**Exercise directions**
Copy every line below where the string "rose" is found.

Top of Input

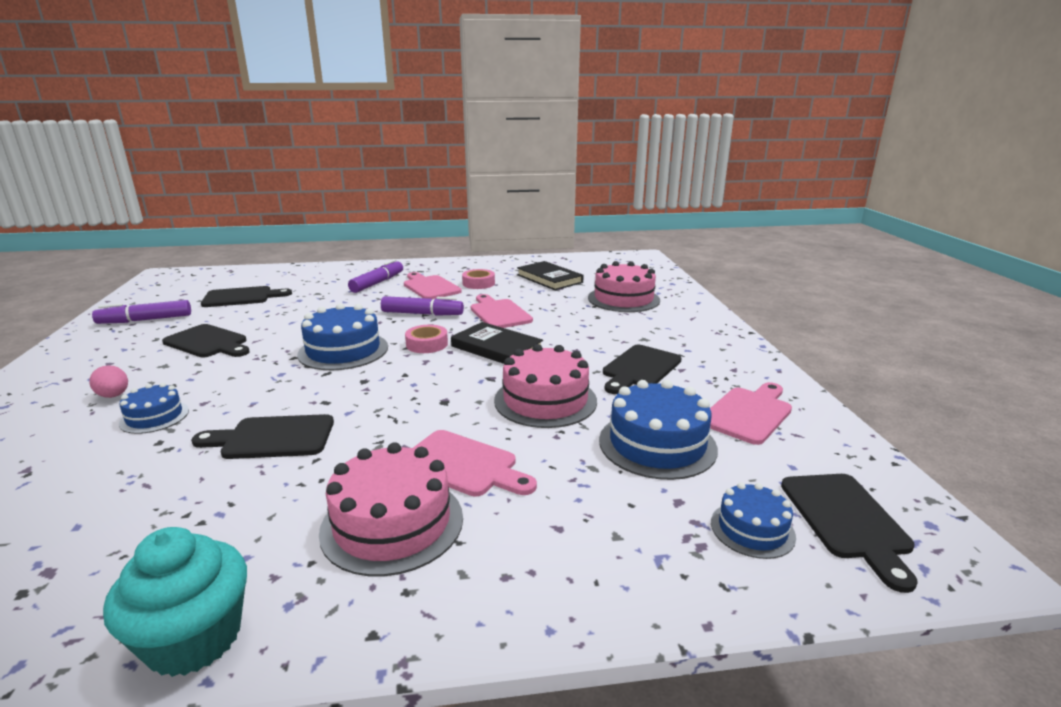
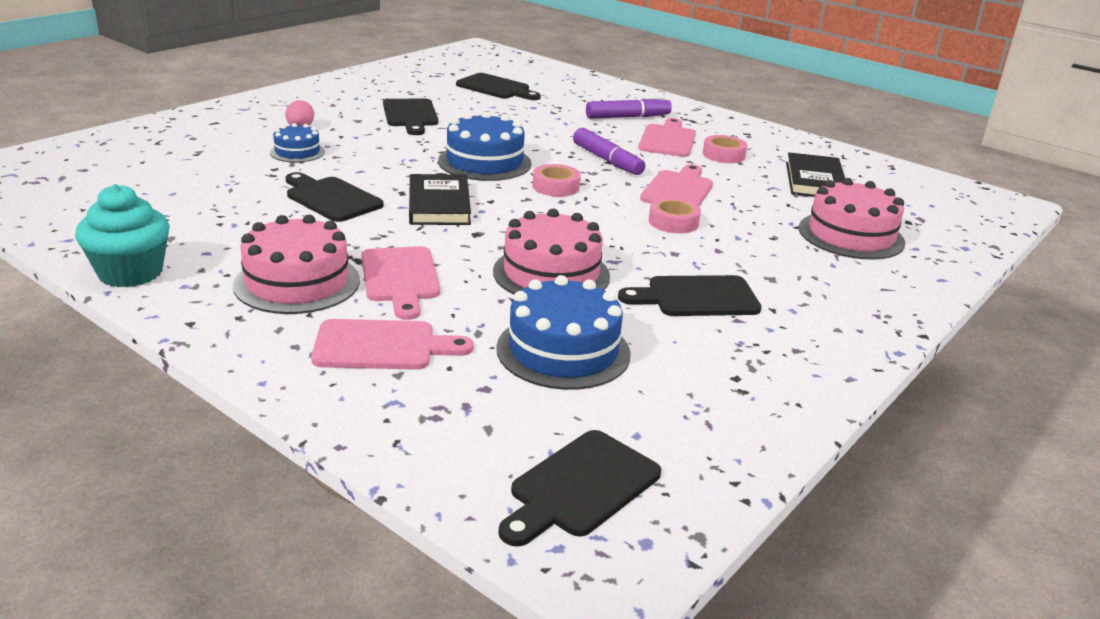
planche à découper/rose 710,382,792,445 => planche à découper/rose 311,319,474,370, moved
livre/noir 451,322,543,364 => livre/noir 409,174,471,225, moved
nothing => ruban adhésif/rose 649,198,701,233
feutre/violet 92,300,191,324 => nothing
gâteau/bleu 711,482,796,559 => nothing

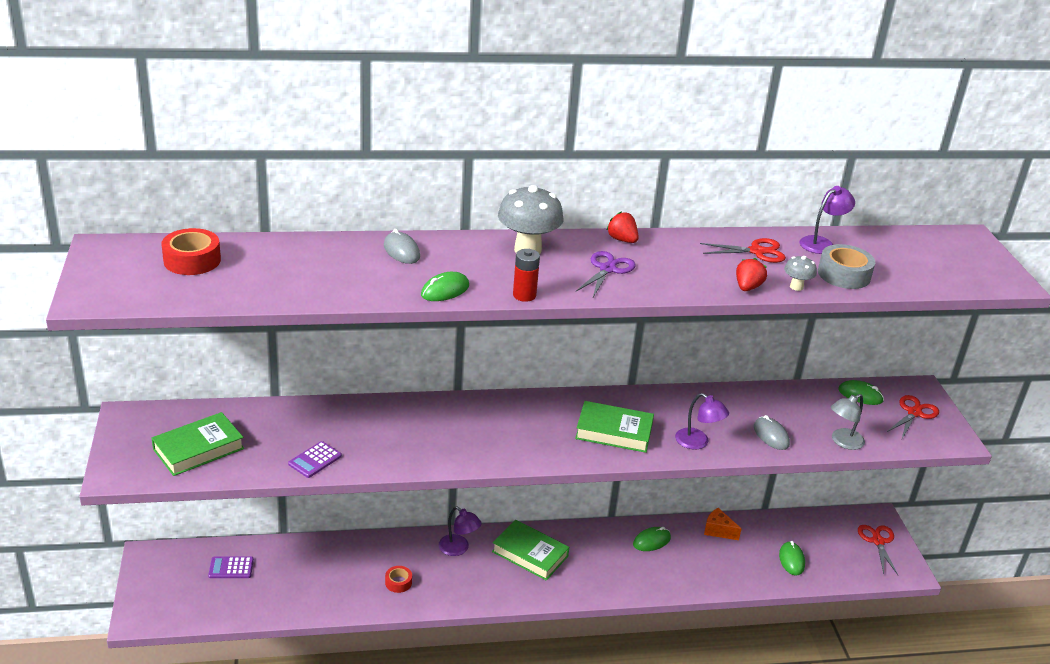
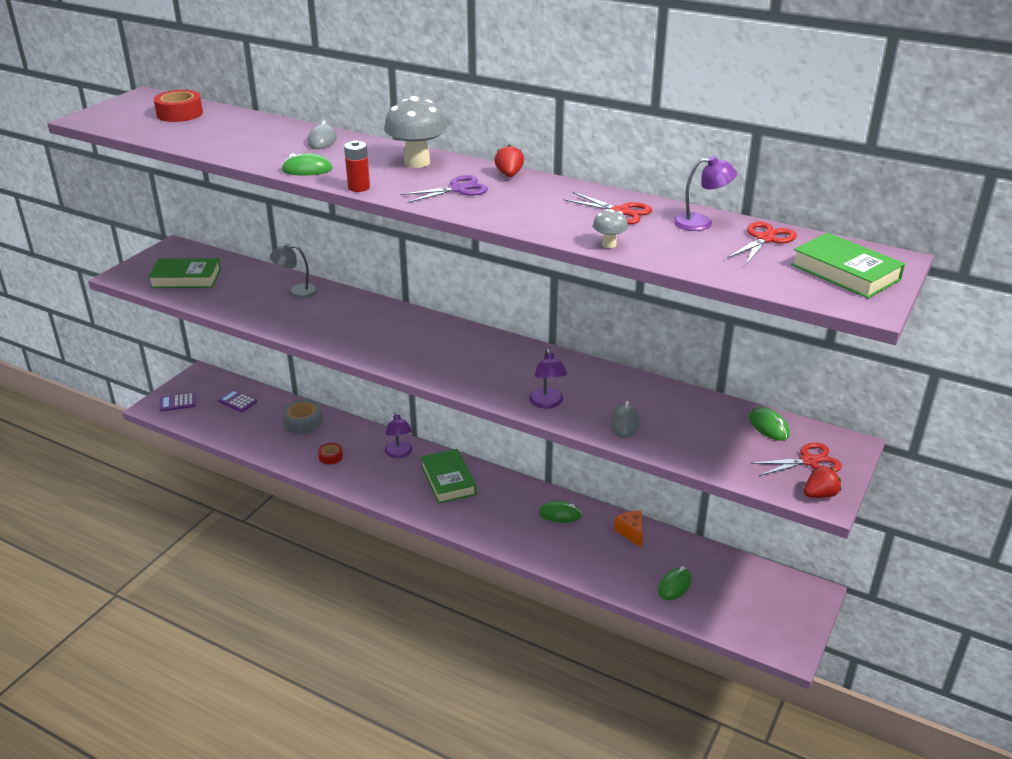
calculatrice/violet 288,441,342,478 => calculatrice/violet 160,393,195,412, moved
lampe/gris 831,394,865,450 => lampe/gris 270,243,318,299, moved
ruban adhésif/gris 818,244,875,289 => ruban adhésif/gris 282,399,323,434, moved
ciseaux/rouge 858,525,898,575 => ciseaux/rouge 728,221,797,265, moved
livre/vert 575,401,654,453 => livre/vert 791,233,905,298, moved
fraise/rouge 736,258,767,291 => fraise/rouge 804,465,841,498, moved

Bottom of Input

**Your response**
planche à découper/rose 710,382,792,445 => planche à découper/rose 311,319,474,370, moved
nothing => ruban adhésif/rose 649,198,701,233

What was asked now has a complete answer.